All the records that follow need to be reproduced exactly. Omit the images.

═══ Data supplied ═══

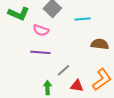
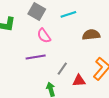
pink semicircle: (41, 30) -> (44, 36), moved, turned 49

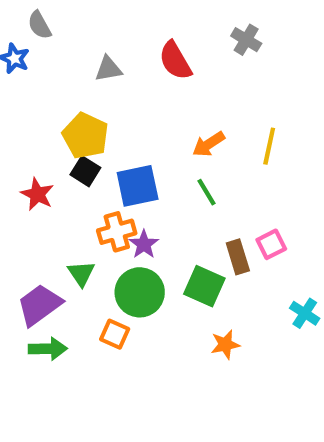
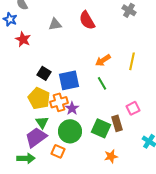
gray cross: (246, 40) -> (129, 10), moved
yellow pentagon: (85, 136) -> (39, 98), moved
red star: (37, 194) -> (23, 39), moved
brown rectangle: (238, 257) -> (117, 123), moved
purple trapezoid: (39, 305) -> (36, 137), moved

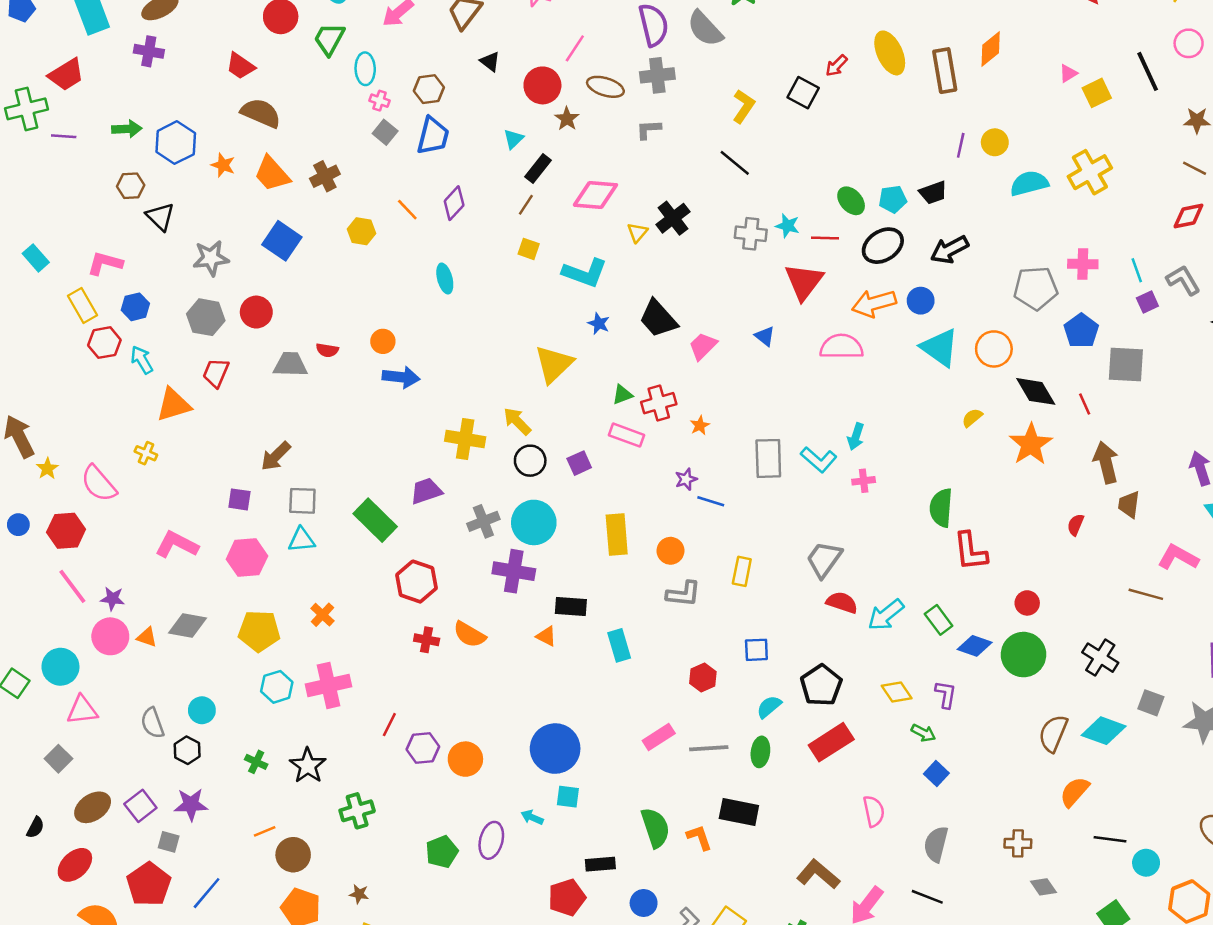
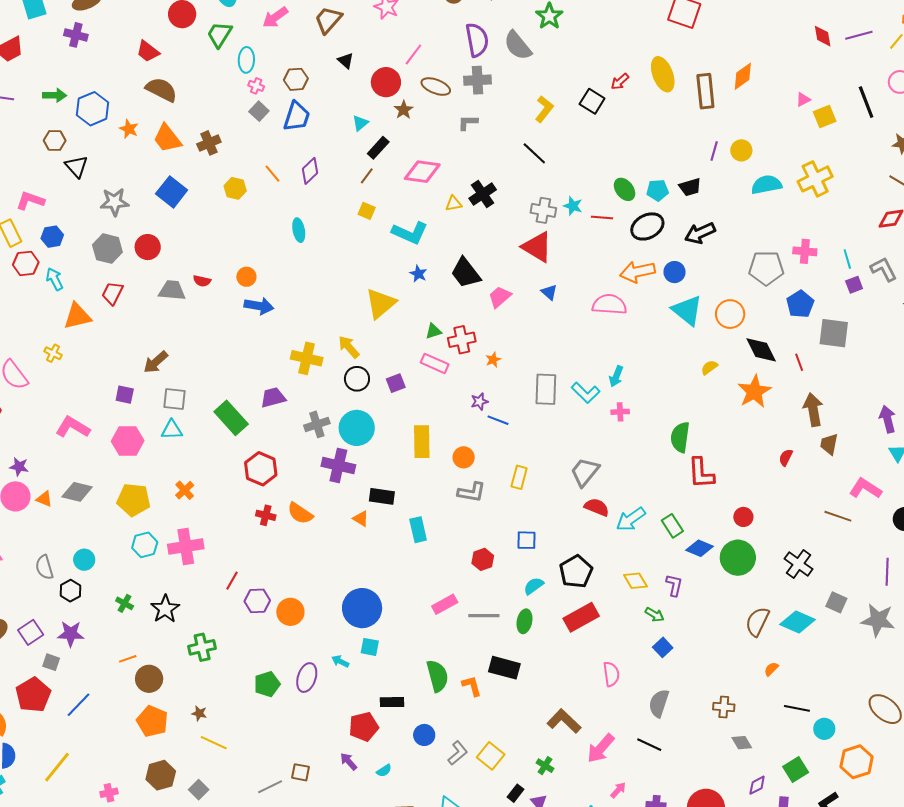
yellow triangle: (637, 232) -> (454, 204), turned 36
red triangle: (804, 282) -> (537, 247), moved, turned -40
orange semicircle: (1075, 792) -> (771, 669), size x0.6

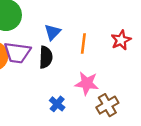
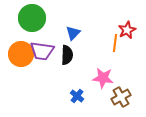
red star: (121, 40) -> (127, 30), moved
orange line: (83, 44) -> (115, 43), moved

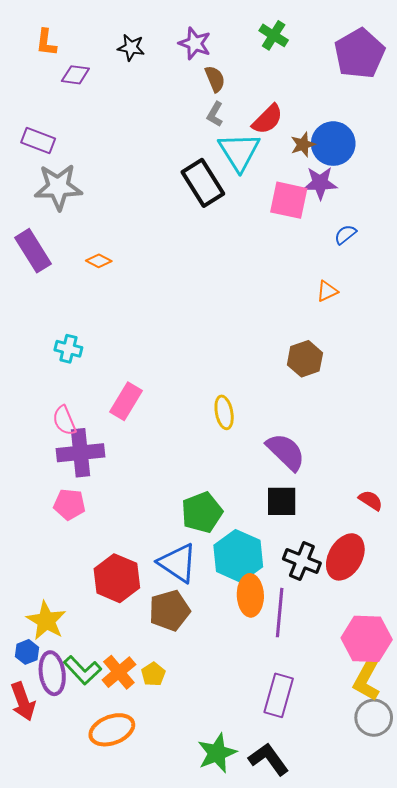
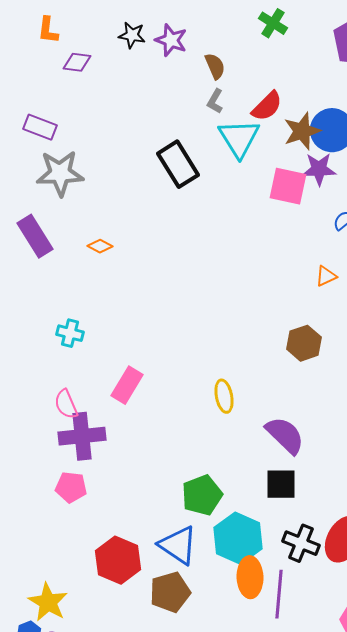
purple star: (195, 43) -> (171, 40), moved
brown star: (303, 145) -> (302, 131), size x1.5
black rectangle: (203, 183) -> (178, 164), moved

═══

§ **Reply**:
pink semicircle: (41, 30) -> (44, 36), moved, turned 49

gray cross: (246, 40) -> (129, 10), moved
yellow pentagon: (85, 136) -> (39, 98), moved
red star: (37, 194) -> (23, 39), moved
brown rectangle: (238, 257) -> (117, 123), moved
purple trapezoid: (39, 305) -> (36, 137), moved

yellow triangle: (637, 232) -> (454, 204), turned 36
red triangle: (804, 282) -> (537, 247), moved, turned -40
orange semicircle: (1075, 792) -> (771, 669), size x0.6

red star: (121, 40) -> (127, 30), moved
orange line: (83, 44) -> (115, 43), moved

purple star: (195, 43) -> (171, 40), moved
brown star: (303, 145) -> (302, 131), size x1.5
black rectangle: (203, 183) -> (178, 164), moved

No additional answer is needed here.